Below are records; please give the number of their lines that contain the string "none", and only that number.

=-=-=

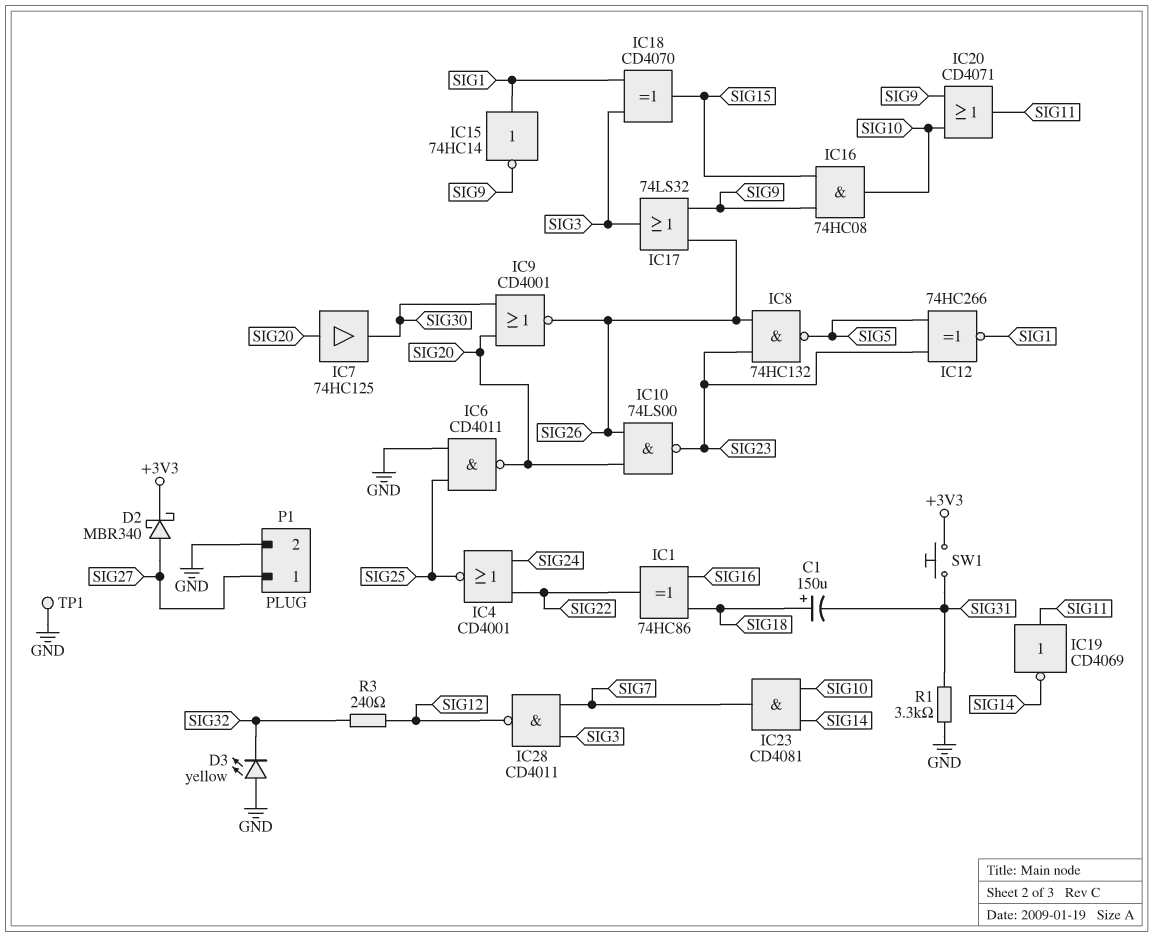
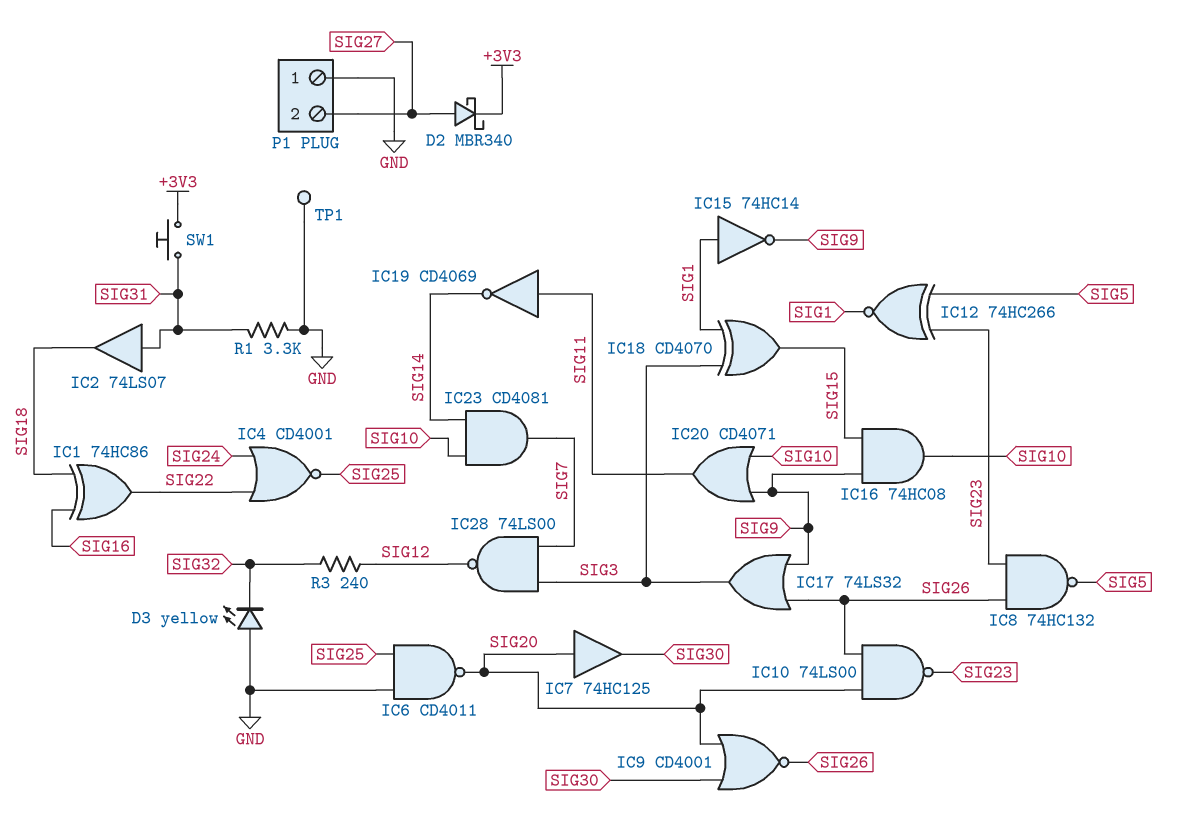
C1: 150uF (plus SIG18, minus SIG31) -> none
IC2: none -> buffer 74LS07 (in SIG31, out SIG18)
IC28: NAND CD4011 (in SIG3, in SIG7, out SIG12) -> NAND 74LS00 (in SIG3, in SIG7, out SIG12)
P1 pin 1: SIG27 -> GND
P1 pin 2: GND -> SIG27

=-=-=

■ Expected answer: 2